* TASK DETAILS *
Report each line of the records below that uses the word "tile".

= Beginning of Section =

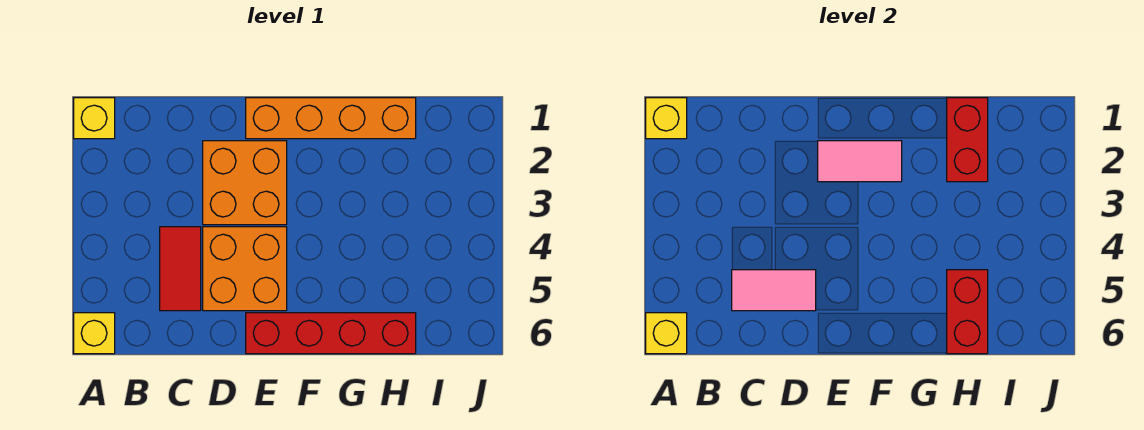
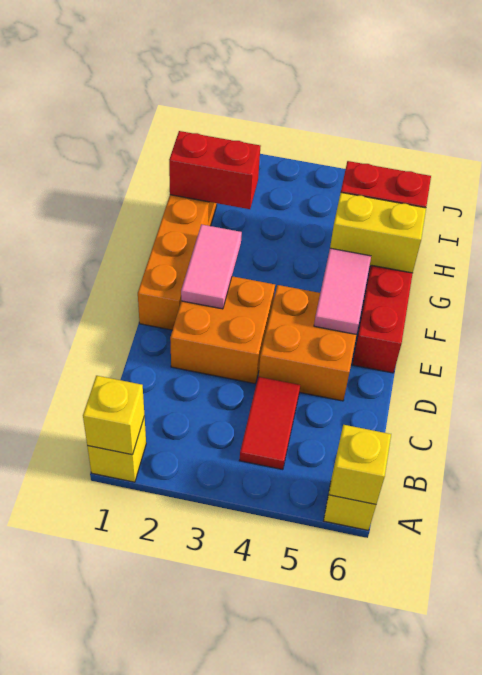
red tile C4:C5 level 1 -> red tile B4:C4 level 1
pink tile C5:D5 level 2 -> pink tile E5:F5 level 2
none -> yellow brick G5:G6 level 2

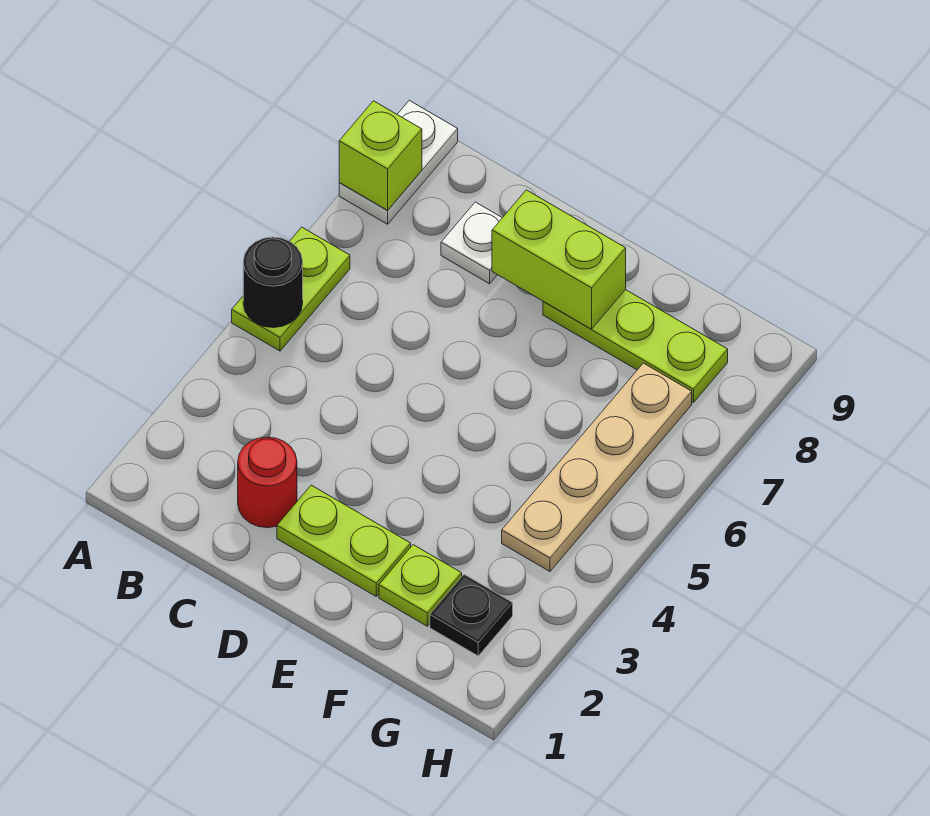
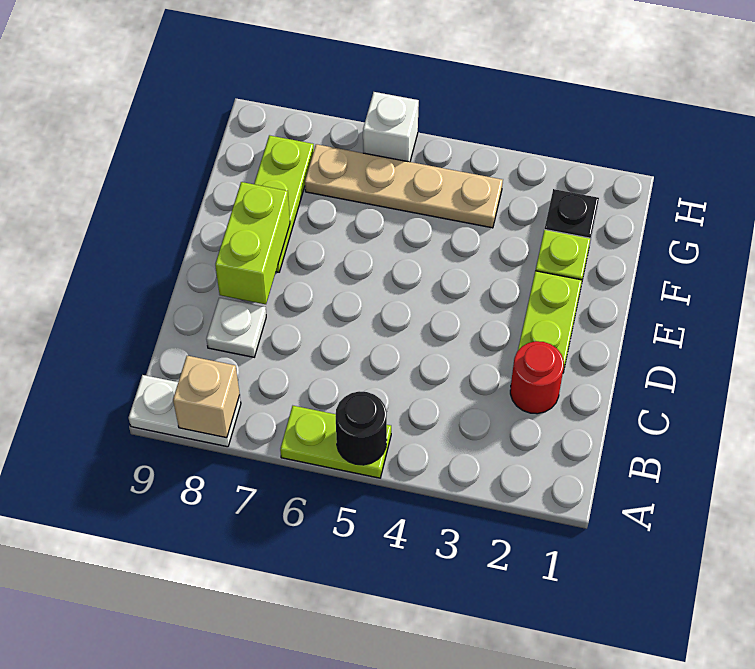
lime brick A8 level 2 -> tan brick A8 level 2
none -> white brick H6 level 1

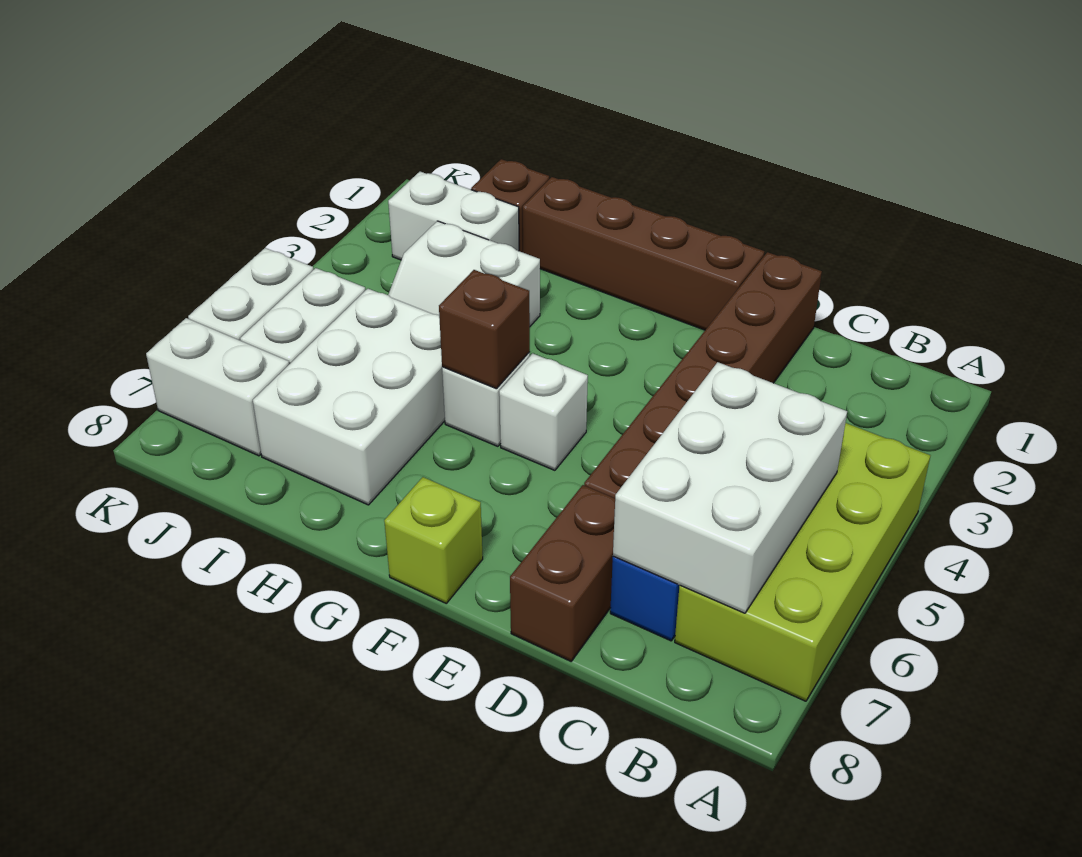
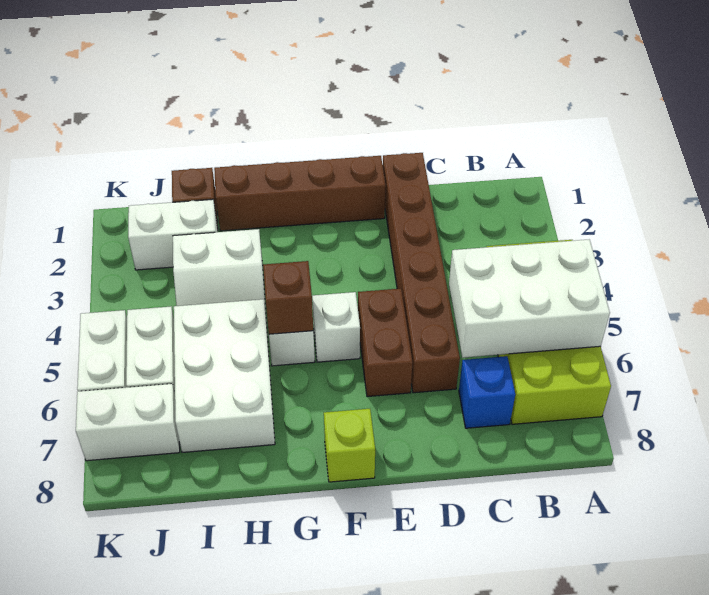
white brick B5:C7 level 2 -> white brick A5:C6 level 2
brown brick D7:D8 level 1 -> brown brick E5:E6 level 1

= End of Section =

* ANSWER *
red tile C4:C5 level 1 -> red tile B4:C4 level 1
pink tile C5:D5 level 2 -> pink tile E5:F5 level 2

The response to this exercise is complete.